Data excerpts:
------------------------------------------------------------------------
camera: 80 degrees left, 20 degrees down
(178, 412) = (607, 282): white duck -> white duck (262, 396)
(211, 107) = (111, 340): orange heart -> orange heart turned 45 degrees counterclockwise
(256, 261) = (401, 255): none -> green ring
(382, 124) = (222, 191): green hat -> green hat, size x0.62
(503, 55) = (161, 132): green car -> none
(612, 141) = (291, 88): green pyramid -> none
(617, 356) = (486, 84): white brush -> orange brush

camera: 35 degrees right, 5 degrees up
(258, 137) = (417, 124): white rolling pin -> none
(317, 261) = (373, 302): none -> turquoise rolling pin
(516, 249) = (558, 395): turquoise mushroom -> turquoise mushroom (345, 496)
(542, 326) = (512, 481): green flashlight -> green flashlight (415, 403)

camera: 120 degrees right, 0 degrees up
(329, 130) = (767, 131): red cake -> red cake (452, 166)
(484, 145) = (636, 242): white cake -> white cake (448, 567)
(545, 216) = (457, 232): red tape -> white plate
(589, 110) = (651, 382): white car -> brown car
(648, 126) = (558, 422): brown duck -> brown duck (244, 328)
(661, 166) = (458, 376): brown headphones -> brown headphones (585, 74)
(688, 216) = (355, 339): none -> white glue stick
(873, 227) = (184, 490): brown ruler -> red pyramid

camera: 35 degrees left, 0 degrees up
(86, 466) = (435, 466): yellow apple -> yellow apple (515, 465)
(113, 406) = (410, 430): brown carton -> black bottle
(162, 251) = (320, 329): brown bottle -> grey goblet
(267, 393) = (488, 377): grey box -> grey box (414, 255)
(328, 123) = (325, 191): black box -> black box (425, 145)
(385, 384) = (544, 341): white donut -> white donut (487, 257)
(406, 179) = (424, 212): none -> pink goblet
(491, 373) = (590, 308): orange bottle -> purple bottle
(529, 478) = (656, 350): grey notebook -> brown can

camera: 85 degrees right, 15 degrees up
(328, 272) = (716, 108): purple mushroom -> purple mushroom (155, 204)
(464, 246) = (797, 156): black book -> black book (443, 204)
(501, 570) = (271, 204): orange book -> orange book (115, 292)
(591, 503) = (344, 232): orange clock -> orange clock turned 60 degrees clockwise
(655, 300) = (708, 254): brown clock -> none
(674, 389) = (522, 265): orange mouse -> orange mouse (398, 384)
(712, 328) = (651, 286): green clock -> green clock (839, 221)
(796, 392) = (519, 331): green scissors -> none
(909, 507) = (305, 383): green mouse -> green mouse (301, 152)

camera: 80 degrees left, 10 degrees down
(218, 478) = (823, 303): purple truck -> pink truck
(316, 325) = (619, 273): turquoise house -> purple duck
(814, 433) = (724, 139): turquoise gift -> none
------------------------------------------------------------------------
Your goal: Say how many lines of the data hold the string "green". Reply with the number alone.

Completed exercise: 8